*RECORDS FOR THIS TASK*.
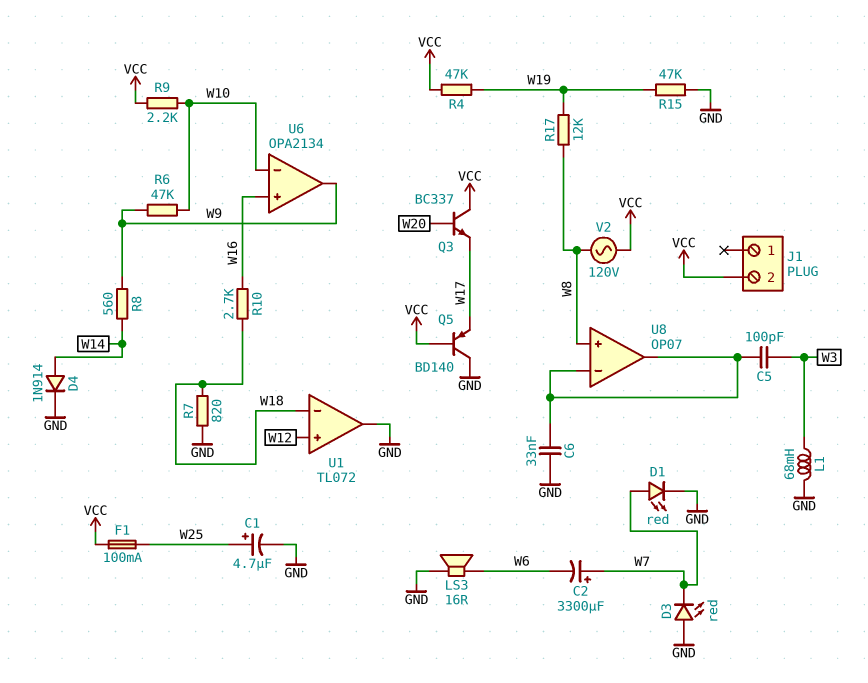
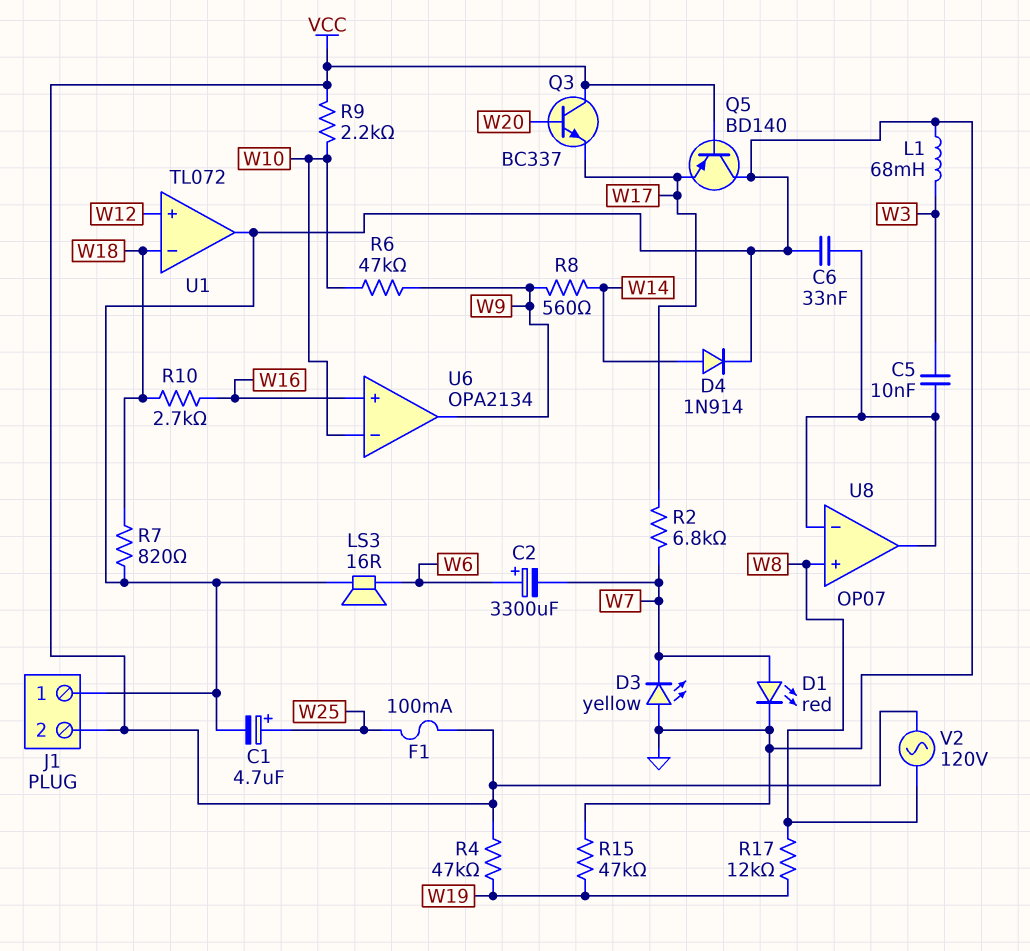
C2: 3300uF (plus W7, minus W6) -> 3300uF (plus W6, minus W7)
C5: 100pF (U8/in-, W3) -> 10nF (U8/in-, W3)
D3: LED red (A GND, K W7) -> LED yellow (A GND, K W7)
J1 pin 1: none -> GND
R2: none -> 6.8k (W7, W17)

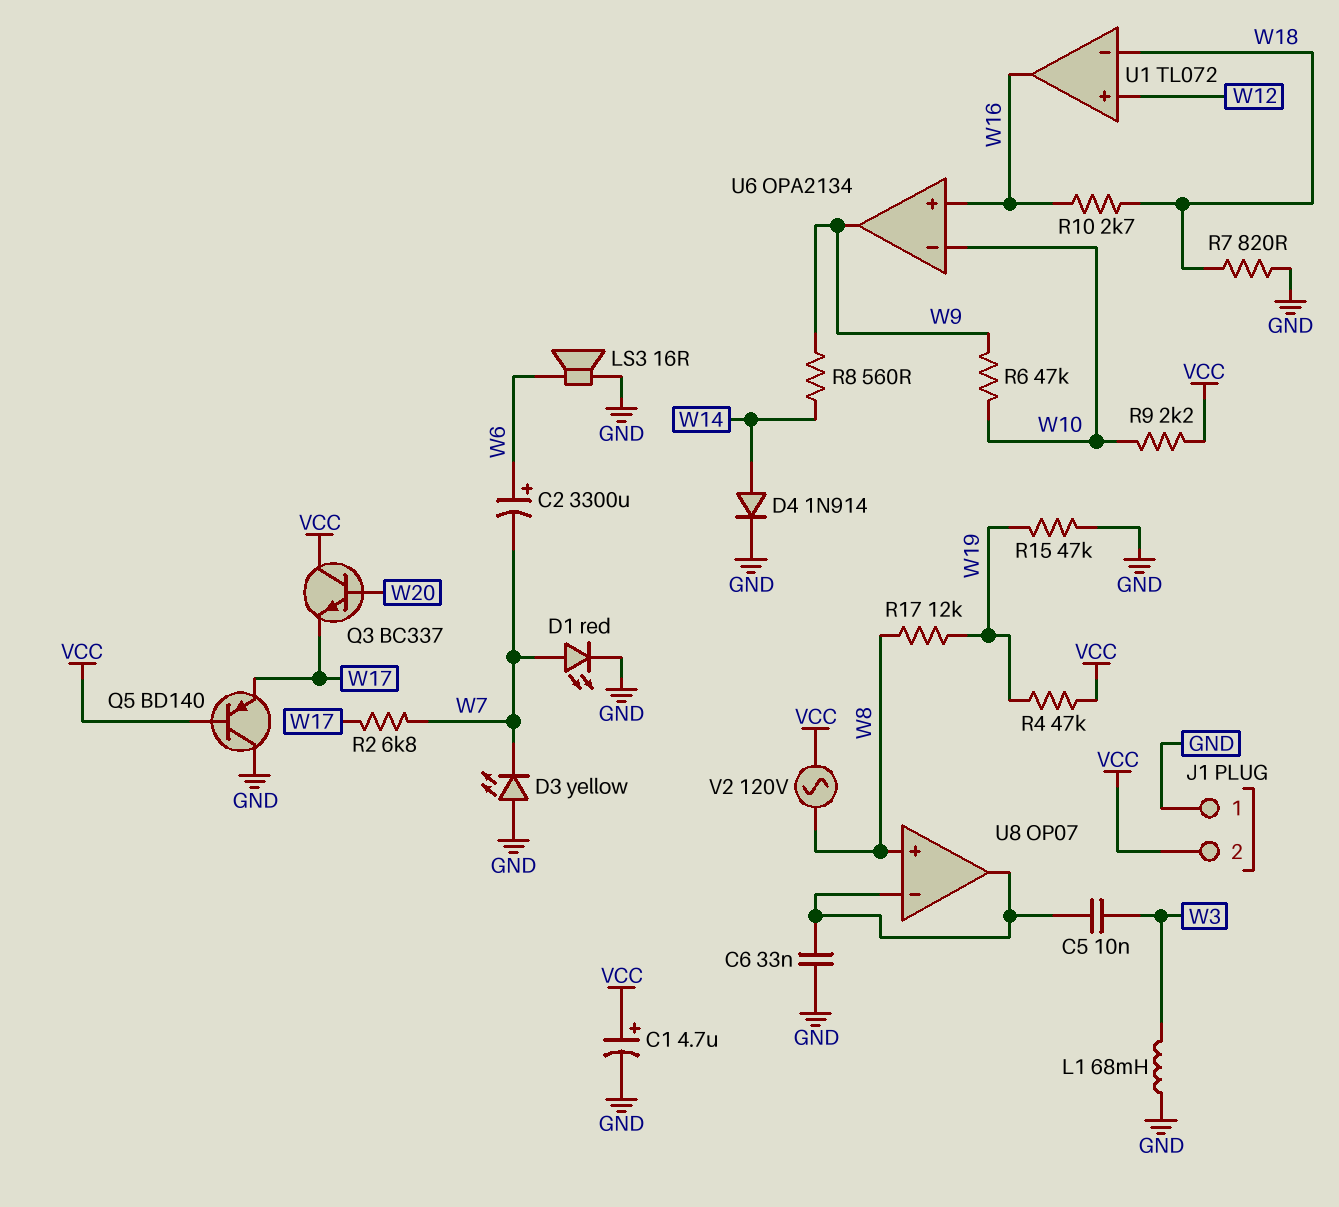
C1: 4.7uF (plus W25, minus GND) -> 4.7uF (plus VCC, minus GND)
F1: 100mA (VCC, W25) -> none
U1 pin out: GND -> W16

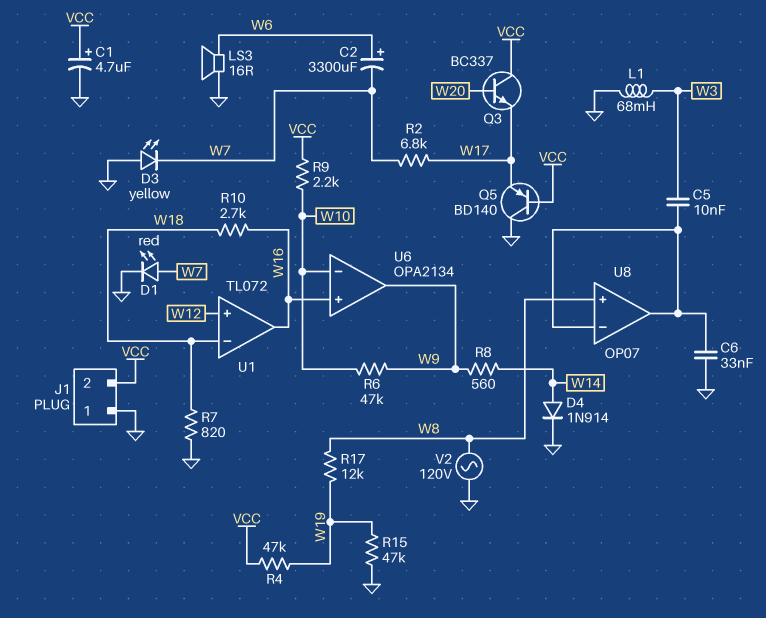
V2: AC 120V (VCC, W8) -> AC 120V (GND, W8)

* * *

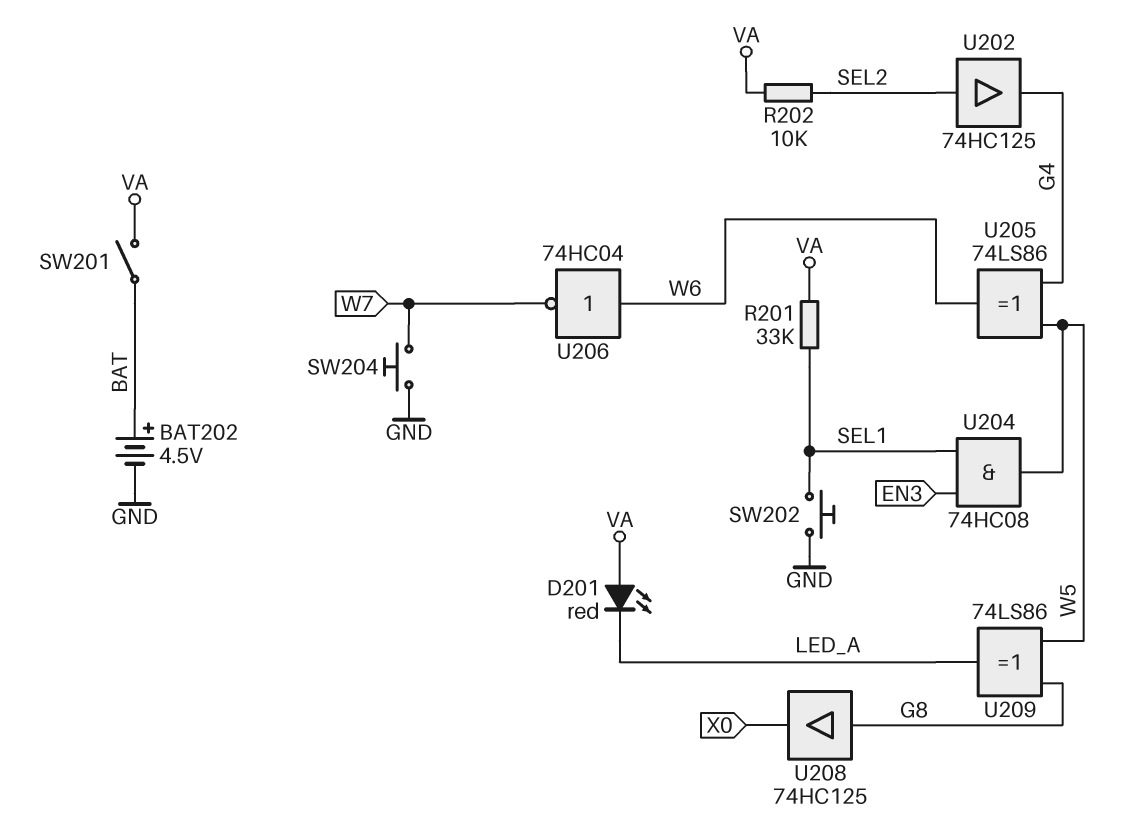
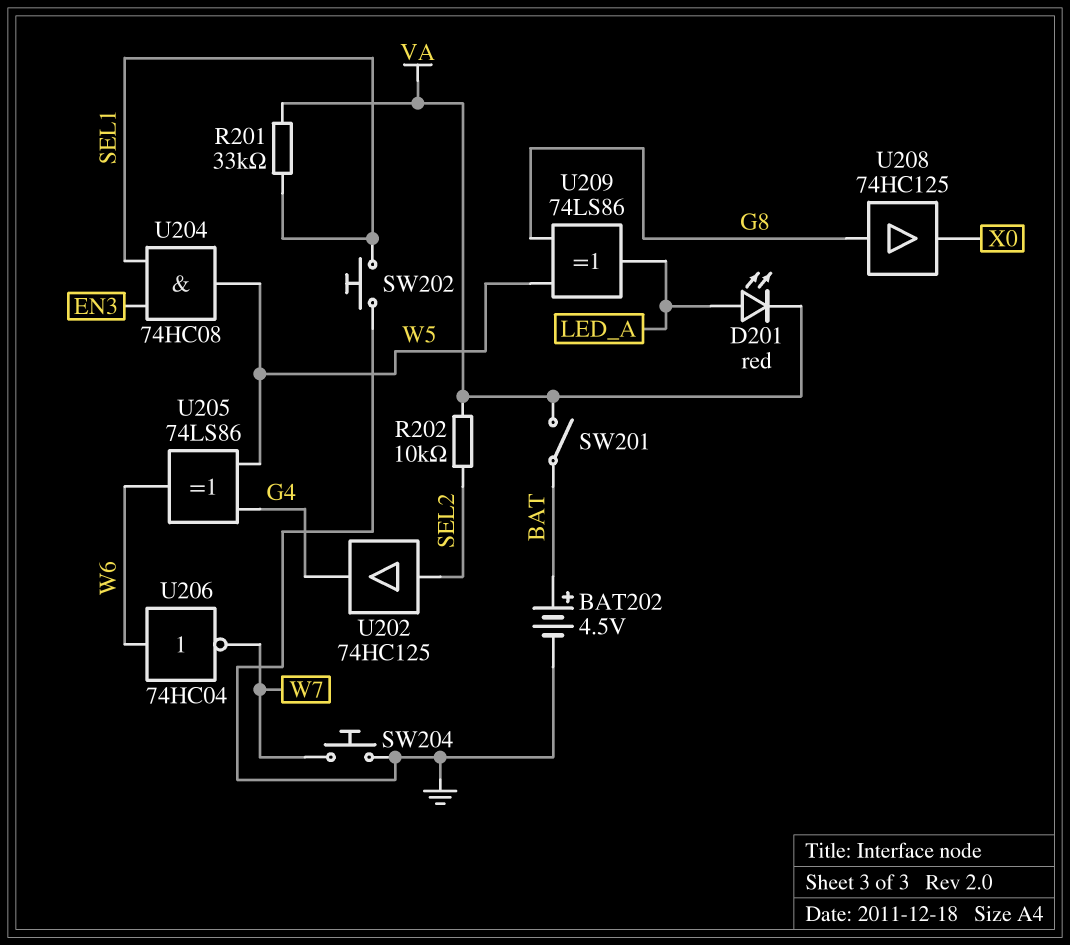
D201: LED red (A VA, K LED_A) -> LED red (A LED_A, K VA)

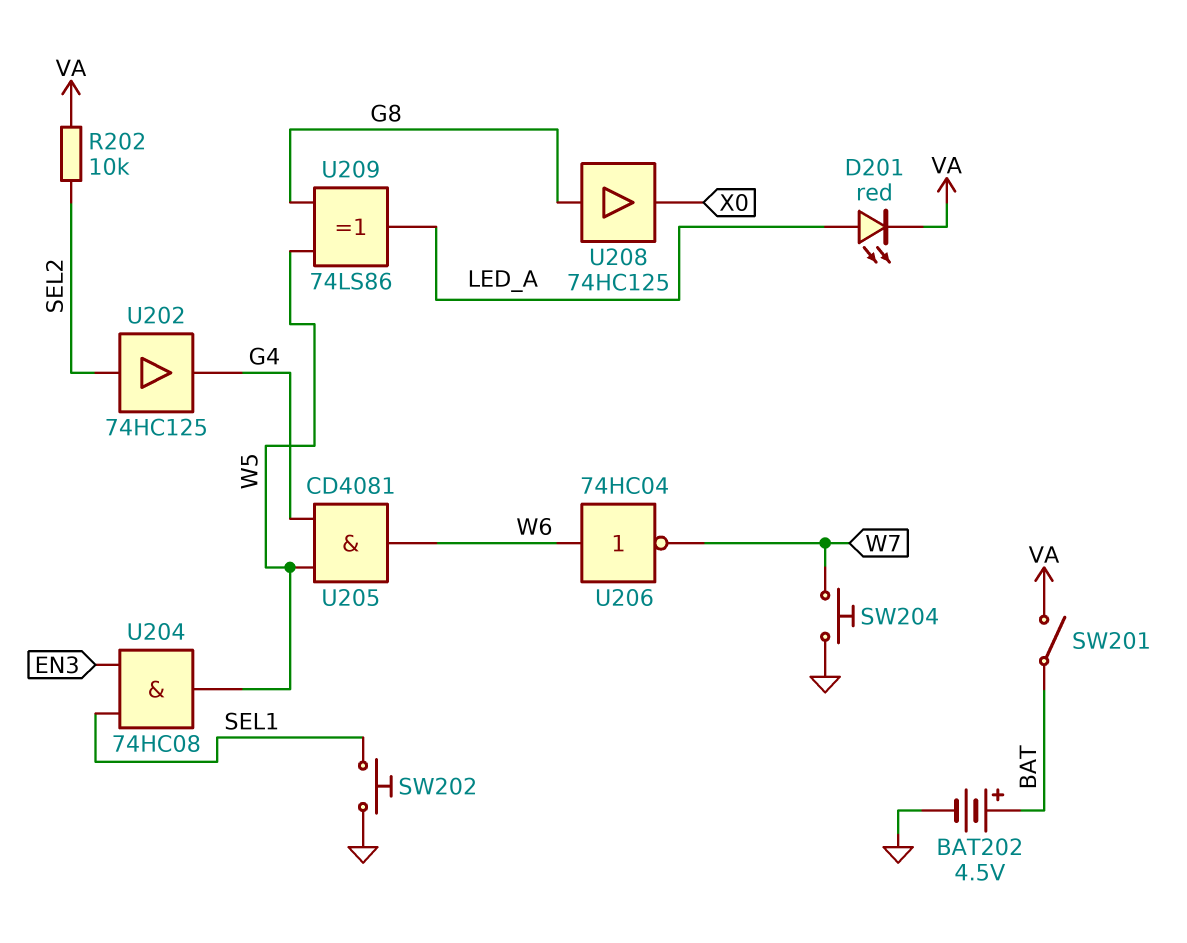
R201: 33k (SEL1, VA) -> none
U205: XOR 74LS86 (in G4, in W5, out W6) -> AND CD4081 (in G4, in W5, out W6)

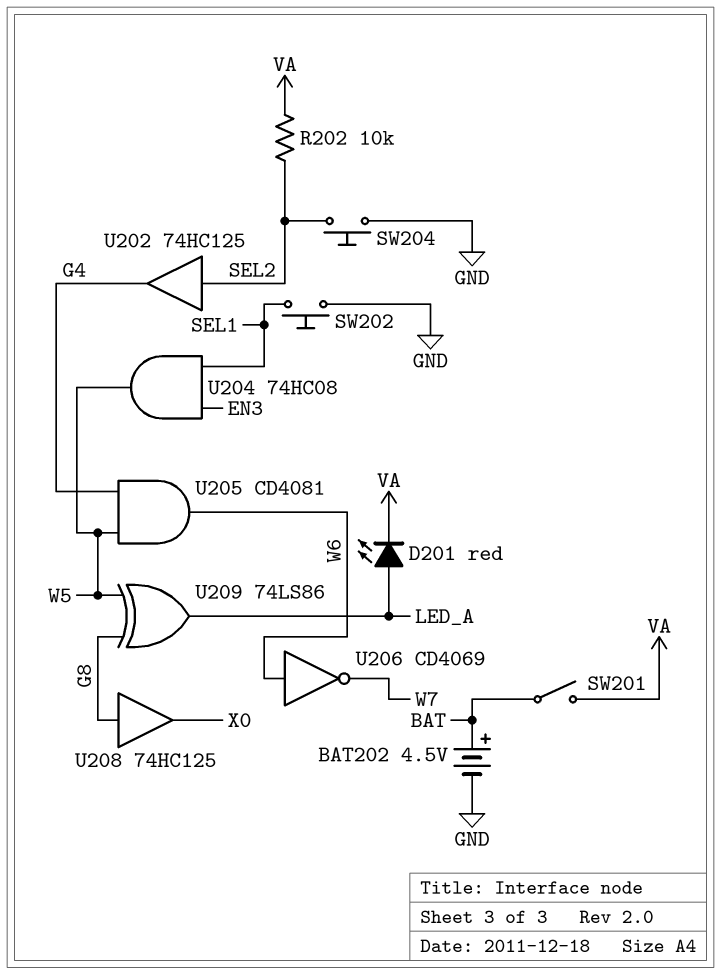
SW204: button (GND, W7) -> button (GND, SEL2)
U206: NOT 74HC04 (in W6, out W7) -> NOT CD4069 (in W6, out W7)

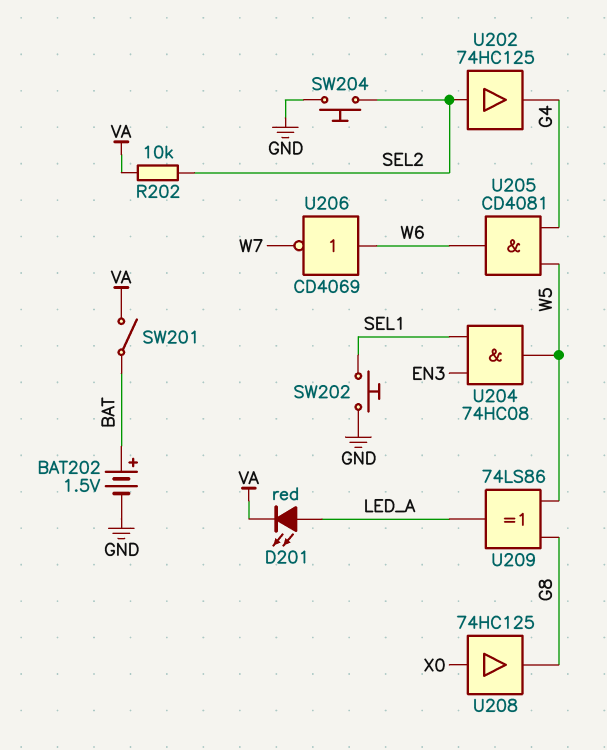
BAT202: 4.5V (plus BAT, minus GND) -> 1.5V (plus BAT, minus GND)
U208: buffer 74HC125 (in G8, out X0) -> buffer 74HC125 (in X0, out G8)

*EXERCISE*. Exact copy, no pictures. Write out the lines in the entries above, starting with the line with "R2: none -> 6.8k (W7, W17)" and going on through the line with "V2: AC 120V (VCC, W8) -> AC 120V (GND, W8)", keeping both.

*EXERCISE RESPONSE*.
R2: none -> 6.8k (W7, W17)

C1: 4.7uF (plus W25, minus GND) -> 4.7uF (plus VCC, minus GND)
F1: 100mA (VCC, W25) -> none
U1 pin out: GND -> W16

V2: AC 120V (VCC, W8) -> AC 120V (GND, W8)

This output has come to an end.